Given task: Transcribe the rows below word for word, starting at the line containing "Question: In a" and ending after the line containing "Answer: (D)".

Dataset excerpt
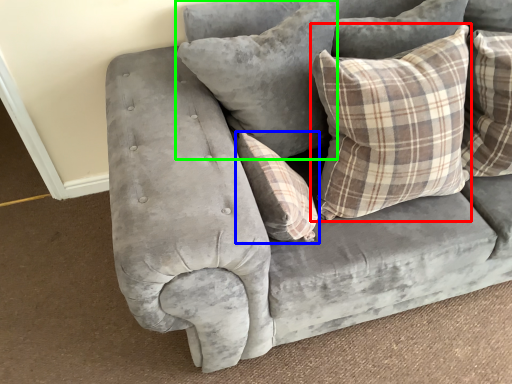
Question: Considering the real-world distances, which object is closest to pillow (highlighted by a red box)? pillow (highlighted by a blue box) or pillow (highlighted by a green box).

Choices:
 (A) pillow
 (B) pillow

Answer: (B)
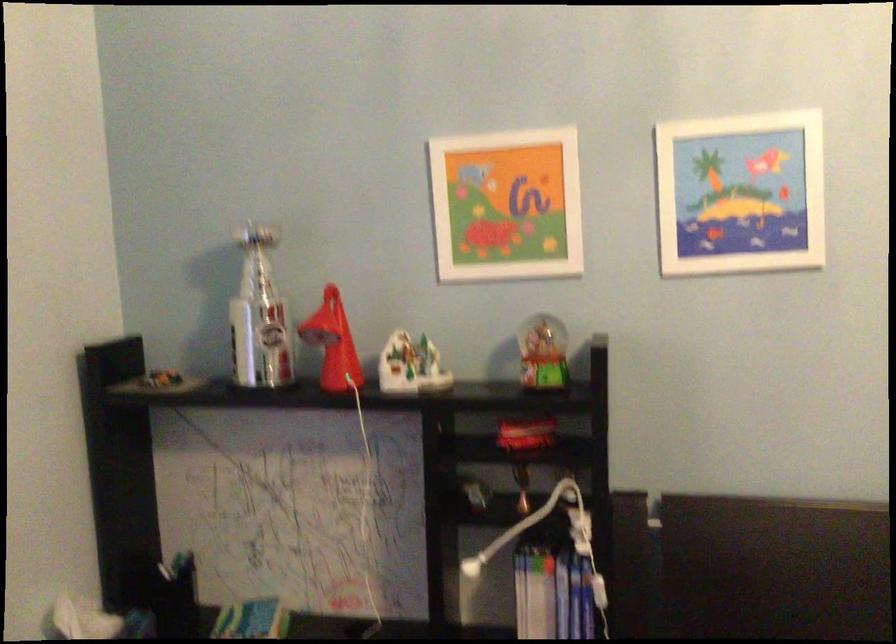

--

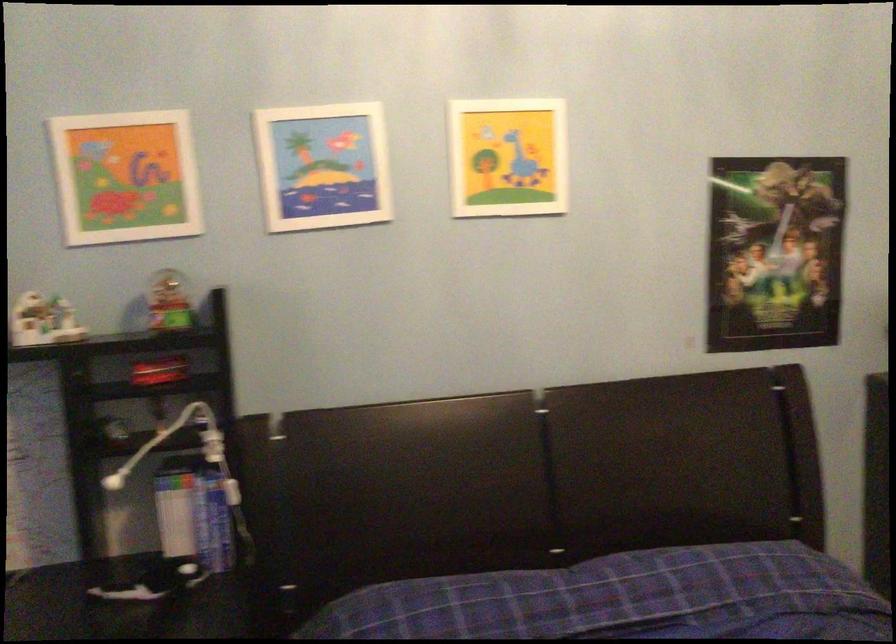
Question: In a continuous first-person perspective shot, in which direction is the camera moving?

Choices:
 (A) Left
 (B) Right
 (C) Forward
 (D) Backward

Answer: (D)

Answer to this task:
Question: In a continuous first-person perspective shot, in which direction is the camera moving?

Choices:
 (A) Left
 (B) Right
 (C) Forward
 (D) Backward

Answer: (D)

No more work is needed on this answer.